SUPPLIED RECORDS -
================================

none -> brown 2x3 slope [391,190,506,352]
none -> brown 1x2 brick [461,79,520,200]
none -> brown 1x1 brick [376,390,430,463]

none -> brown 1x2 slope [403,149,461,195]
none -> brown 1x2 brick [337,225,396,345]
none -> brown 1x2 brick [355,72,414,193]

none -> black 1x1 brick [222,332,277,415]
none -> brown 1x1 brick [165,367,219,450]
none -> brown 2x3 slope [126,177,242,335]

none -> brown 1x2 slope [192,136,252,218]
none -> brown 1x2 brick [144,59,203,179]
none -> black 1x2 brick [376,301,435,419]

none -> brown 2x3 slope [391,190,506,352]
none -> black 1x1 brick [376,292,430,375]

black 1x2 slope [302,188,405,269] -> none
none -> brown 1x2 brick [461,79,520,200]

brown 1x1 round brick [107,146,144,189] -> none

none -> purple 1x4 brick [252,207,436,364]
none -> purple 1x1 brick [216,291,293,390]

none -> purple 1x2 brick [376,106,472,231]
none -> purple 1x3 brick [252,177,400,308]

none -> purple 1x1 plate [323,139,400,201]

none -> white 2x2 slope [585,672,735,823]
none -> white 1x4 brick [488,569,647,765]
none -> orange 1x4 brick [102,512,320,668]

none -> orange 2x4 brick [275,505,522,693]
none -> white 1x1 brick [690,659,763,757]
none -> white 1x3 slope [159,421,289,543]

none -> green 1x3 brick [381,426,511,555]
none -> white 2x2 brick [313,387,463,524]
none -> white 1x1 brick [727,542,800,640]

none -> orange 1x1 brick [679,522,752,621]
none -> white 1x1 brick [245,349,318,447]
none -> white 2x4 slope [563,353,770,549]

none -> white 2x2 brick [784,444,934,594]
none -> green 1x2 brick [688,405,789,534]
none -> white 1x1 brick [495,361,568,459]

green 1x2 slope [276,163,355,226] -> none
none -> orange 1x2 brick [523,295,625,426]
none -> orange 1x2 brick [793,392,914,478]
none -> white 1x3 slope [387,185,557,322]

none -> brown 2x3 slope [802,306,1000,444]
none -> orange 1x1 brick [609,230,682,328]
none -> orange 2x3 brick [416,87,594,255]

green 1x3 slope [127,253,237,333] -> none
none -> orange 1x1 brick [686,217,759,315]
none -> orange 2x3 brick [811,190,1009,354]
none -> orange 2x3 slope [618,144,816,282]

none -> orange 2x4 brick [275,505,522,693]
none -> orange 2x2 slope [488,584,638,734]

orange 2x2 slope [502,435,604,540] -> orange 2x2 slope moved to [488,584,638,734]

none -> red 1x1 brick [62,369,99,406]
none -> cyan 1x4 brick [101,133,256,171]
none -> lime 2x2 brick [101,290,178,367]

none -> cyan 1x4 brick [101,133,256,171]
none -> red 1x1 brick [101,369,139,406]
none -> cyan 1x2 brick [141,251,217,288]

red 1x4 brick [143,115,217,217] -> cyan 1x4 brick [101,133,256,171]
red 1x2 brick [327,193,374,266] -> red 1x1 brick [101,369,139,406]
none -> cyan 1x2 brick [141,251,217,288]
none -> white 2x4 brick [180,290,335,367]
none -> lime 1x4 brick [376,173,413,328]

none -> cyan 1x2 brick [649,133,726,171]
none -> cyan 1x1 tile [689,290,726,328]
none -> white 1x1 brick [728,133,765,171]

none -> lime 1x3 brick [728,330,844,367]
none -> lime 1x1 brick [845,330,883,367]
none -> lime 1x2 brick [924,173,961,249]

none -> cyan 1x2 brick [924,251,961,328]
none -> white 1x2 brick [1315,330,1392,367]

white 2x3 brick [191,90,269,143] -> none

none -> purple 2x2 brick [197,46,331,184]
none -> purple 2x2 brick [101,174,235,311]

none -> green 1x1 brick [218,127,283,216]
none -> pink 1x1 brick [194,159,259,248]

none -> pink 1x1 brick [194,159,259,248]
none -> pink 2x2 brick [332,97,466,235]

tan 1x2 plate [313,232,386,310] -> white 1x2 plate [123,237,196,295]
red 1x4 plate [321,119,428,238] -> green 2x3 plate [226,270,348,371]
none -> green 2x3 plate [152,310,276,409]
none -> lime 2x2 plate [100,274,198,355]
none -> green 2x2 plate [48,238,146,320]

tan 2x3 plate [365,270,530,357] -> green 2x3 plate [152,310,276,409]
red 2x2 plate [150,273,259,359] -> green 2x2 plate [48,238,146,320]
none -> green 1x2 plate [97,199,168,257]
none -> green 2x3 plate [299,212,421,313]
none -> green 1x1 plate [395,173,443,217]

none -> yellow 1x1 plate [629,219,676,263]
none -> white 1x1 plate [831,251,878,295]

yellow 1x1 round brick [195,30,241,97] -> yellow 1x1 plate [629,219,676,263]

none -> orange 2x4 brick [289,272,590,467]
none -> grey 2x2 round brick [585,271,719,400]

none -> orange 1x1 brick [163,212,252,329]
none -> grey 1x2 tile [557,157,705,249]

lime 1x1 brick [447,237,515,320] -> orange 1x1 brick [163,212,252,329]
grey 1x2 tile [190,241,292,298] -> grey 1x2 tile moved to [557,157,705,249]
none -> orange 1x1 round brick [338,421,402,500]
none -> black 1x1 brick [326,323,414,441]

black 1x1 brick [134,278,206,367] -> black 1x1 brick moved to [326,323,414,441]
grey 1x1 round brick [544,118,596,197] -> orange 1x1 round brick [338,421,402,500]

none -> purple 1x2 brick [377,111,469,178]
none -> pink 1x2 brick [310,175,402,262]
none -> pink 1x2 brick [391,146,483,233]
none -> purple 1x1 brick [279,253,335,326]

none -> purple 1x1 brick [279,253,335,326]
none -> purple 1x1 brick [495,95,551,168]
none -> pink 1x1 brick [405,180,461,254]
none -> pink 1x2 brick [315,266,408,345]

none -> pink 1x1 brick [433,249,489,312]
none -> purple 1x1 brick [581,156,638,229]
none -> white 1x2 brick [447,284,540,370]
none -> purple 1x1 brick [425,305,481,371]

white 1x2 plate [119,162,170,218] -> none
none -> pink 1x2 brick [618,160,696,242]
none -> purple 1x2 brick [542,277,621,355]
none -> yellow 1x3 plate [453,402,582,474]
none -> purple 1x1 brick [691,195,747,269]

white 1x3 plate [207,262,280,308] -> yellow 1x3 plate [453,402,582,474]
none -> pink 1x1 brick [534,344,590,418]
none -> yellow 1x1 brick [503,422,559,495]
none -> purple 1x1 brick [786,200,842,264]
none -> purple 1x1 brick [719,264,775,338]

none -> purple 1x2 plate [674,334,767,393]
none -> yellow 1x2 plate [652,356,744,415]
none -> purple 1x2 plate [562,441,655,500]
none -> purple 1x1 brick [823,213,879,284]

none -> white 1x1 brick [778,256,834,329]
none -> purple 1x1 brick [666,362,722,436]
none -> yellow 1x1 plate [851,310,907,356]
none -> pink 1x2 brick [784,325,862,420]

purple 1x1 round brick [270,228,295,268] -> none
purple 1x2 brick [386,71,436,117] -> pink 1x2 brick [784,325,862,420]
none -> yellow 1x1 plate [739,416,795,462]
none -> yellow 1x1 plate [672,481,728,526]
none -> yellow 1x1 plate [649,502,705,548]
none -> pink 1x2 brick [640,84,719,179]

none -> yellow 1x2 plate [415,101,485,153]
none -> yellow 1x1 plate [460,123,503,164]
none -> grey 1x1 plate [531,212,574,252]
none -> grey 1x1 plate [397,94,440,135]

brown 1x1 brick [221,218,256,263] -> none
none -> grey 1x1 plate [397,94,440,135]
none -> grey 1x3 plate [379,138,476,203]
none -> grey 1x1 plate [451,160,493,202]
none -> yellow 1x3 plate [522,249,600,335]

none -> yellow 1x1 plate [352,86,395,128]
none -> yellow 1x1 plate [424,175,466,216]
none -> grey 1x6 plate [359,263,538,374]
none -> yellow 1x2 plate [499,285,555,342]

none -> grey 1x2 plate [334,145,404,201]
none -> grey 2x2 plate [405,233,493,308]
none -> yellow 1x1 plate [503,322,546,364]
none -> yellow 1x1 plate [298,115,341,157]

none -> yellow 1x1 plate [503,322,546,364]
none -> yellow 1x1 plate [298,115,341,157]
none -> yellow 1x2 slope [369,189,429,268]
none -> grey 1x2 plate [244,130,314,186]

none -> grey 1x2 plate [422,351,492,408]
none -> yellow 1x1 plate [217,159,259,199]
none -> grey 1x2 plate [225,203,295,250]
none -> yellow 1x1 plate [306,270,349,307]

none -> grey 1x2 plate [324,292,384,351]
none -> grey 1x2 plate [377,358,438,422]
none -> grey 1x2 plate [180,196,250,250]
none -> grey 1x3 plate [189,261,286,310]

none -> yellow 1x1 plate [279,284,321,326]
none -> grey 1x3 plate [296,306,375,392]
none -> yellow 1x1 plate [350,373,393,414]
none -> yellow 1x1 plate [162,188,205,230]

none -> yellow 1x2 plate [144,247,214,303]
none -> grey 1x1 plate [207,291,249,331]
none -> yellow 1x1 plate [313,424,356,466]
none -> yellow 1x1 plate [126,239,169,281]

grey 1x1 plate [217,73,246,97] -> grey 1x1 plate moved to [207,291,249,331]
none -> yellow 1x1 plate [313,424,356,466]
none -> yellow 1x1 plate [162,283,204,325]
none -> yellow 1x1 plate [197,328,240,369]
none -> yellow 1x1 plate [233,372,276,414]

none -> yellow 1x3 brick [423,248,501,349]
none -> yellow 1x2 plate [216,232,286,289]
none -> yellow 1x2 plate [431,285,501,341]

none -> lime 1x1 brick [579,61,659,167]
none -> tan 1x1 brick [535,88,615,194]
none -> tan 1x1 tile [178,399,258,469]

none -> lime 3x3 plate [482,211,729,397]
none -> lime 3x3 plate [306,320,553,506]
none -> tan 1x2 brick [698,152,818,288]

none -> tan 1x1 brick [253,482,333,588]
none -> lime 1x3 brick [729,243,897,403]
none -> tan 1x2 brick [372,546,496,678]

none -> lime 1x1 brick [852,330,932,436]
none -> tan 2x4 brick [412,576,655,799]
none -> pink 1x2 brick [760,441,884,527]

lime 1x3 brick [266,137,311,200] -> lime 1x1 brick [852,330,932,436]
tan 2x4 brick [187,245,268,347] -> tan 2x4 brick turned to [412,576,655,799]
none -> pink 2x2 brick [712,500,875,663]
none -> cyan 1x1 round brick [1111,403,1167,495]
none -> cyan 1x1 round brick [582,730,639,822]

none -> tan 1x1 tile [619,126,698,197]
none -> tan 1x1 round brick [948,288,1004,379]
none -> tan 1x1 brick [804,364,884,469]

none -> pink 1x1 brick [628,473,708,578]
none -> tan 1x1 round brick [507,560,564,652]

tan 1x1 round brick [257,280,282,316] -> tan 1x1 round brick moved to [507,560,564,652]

================================

WHAT IS EXPECTED - Where the listing above reaches the line that contains "none -> yellow 1x1 plate [306,270,349,307]", start retyping, and finish with the line that contains "none -> yellow 1x1 plate [350,373,393,414]"; reproduce those lines exactly and no others.

ANSWER TO THIS TASK -
none -> yellow 1x1 plate [306,270,349,307]

none -> grey 1x2 plate [324,292,384,351]
none -> grey 1x2 plate [377,358,438,422]
none -> grey 1x2 plate [180,196,250,250]
none -> grey 1x3 plate [189,261,286,310]

none -> yellow 1x1 plate [279,284,321,326]
none -> grey 1x3 plate [296,306,375,392]
none -> yellow 1x1 plate [350,373,393,414]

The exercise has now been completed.